■ **Work request**
Find "grey pot: 8 -> 7" in the material, then return exactly the line containing it and all lines after it to the end, leaving out pictures.

■ **Provided data**
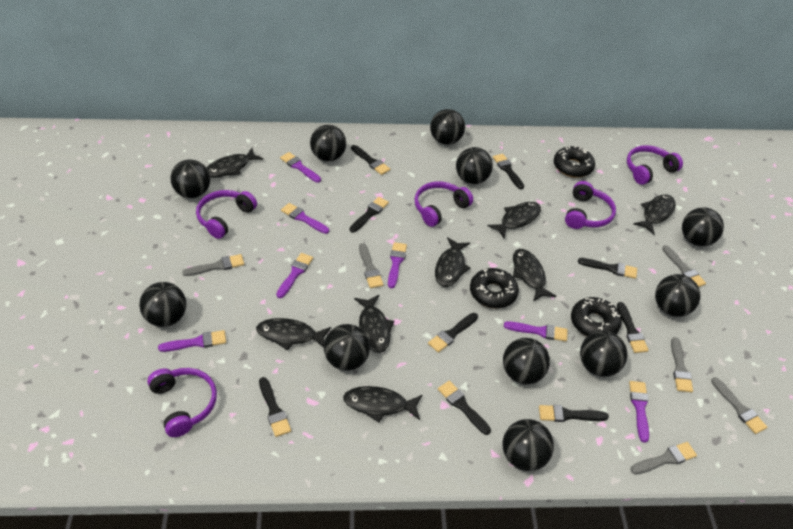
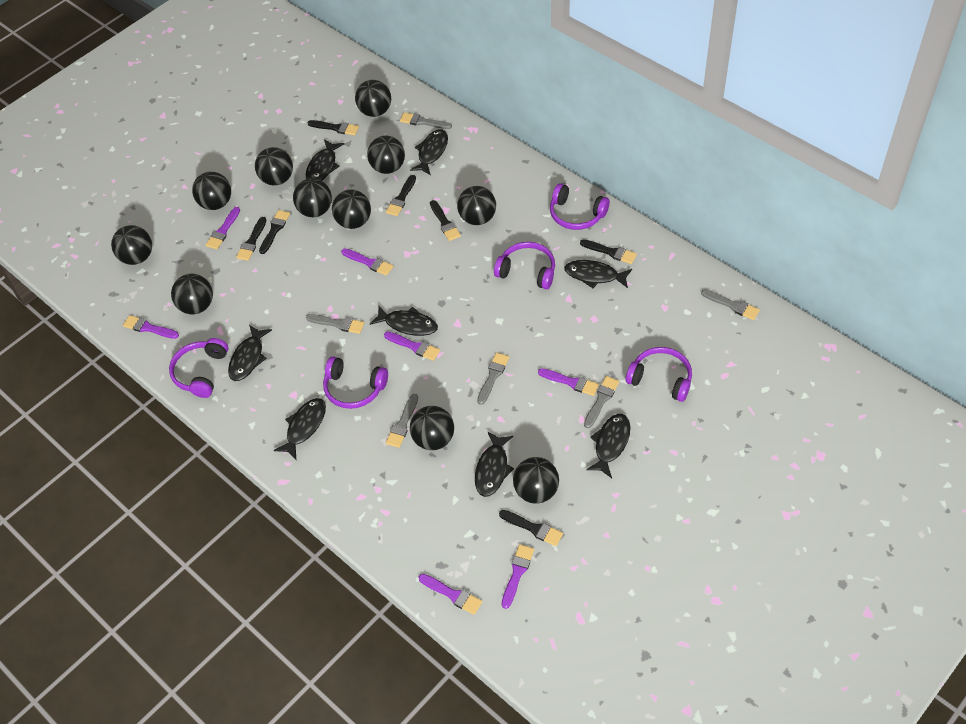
black brush: 9 -> 7
black donut: 3 -> 0

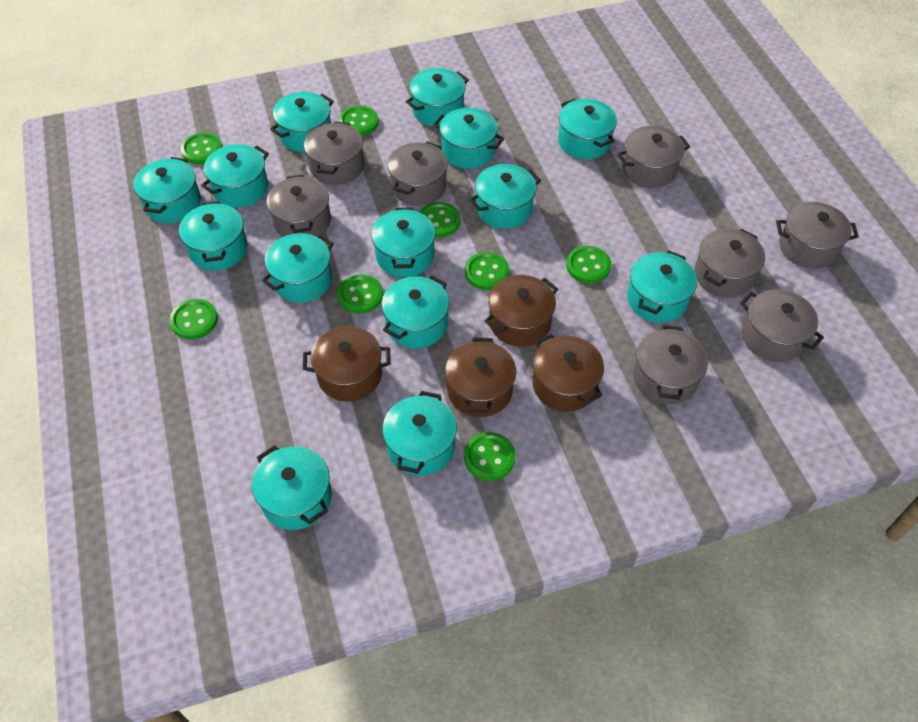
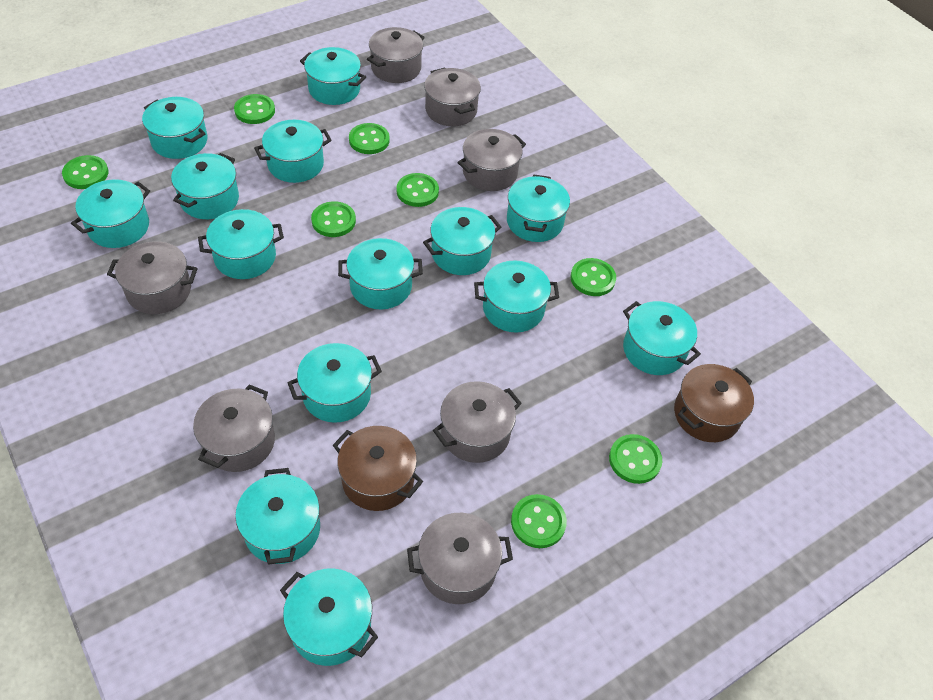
brown pot: 4 -> 2
grey pot: 8 -> 7

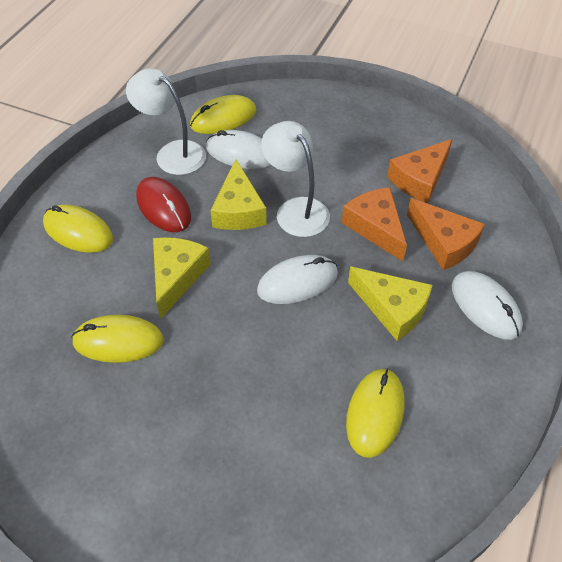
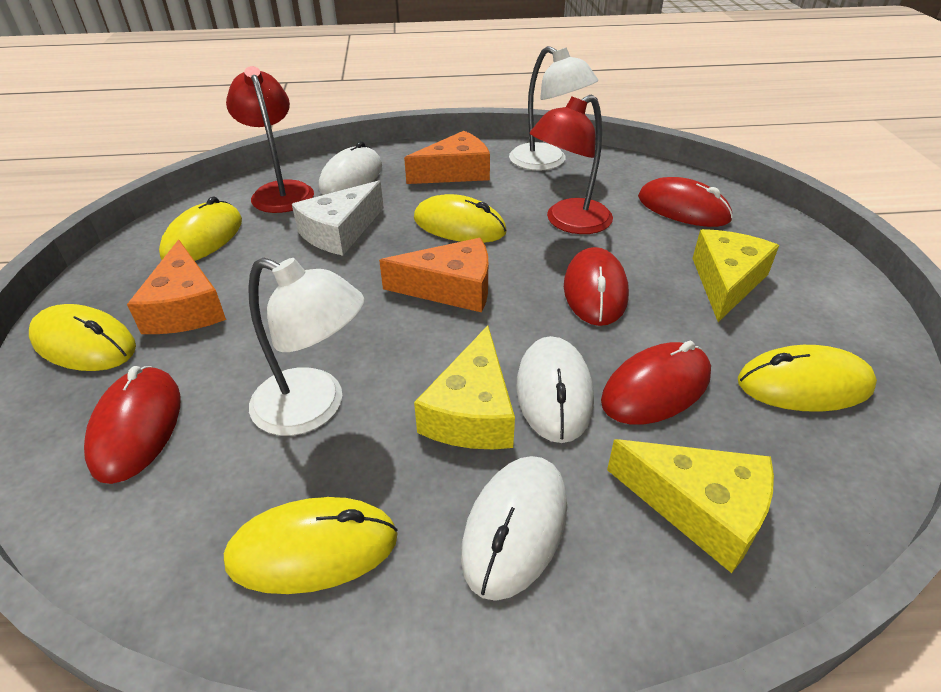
red lamp: 0 -> 2
red mouse: 1 -> 4
white cheese: 0 -> 1
yellow mouse: 4 -> 5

■ **Answer below**
grey pot: 8 -> 7

red lamp: 0 -> 2
red mouse: 1 -> 4
white cheese: 0 -> 1
yellow mouse: 4 -> 5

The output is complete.